* [EXERCISE]: Only one stretch of the data below is wanted: the lines starting at the one with "black light bulb: 8 -> 6" and ending at the one with "turquoise watering can: 0 -> 3", both included, given again exactly.

* [AVAILABLE RECORDS]:
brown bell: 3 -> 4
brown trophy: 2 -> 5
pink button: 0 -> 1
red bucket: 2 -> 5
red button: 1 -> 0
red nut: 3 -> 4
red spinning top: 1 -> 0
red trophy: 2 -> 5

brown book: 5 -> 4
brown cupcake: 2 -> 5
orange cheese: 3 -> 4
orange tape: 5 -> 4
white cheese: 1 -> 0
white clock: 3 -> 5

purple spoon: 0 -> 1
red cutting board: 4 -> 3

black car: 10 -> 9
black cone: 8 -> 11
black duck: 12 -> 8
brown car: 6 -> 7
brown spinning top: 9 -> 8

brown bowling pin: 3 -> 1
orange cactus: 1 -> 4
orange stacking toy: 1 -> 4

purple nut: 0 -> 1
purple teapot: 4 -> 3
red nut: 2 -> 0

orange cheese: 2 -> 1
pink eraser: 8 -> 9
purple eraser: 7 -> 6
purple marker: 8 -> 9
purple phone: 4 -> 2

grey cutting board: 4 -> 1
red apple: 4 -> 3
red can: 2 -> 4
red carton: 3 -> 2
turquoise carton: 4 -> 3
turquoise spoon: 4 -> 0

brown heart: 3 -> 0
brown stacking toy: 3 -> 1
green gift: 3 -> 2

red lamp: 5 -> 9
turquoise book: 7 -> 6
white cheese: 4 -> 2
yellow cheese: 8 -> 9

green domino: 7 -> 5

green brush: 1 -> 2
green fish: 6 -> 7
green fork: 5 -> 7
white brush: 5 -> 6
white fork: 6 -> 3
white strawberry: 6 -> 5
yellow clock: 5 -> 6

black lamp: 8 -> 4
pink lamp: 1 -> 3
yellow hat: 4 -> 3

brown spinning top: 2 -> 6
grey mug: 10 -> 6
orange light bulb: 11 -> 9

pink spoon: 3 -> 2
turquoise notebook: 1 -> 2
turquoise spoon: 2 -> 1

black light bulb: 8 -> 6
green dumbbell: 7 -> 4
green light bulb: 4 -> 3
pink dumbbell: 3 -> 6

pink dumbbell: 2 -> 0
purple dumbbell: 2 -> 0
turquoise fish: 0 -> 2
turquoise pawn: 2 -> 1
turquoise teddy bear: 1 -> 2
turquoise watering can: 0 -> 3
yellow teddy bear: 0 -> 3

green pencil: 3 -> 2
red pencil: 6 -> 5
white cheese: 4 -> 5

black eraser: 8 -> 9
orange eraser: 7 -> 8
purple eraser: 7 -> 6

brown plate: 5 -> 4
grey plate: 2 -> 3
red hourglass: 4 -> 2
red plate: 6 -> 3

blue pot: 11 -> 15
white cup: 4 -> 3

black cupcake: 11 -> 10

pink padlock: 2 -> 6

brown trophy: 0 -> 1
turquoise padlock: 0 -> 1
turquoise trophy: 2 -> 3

* [FINAL ANSWER]:
black light bulb: 8 -> 6
green dumbbell: 7 -> 4
green light bulb: 4 -> 3
pink dumbbell: 3 -> 6

pink dumbbell: 2 -> 0
purple dumbbell: 2 -> 0
turquoise fish: 0 -> 2
turquoise pawn: 2 -> 1
turquoise teddy bear: 1 -> 2
turquoise watering can: 0 -> 3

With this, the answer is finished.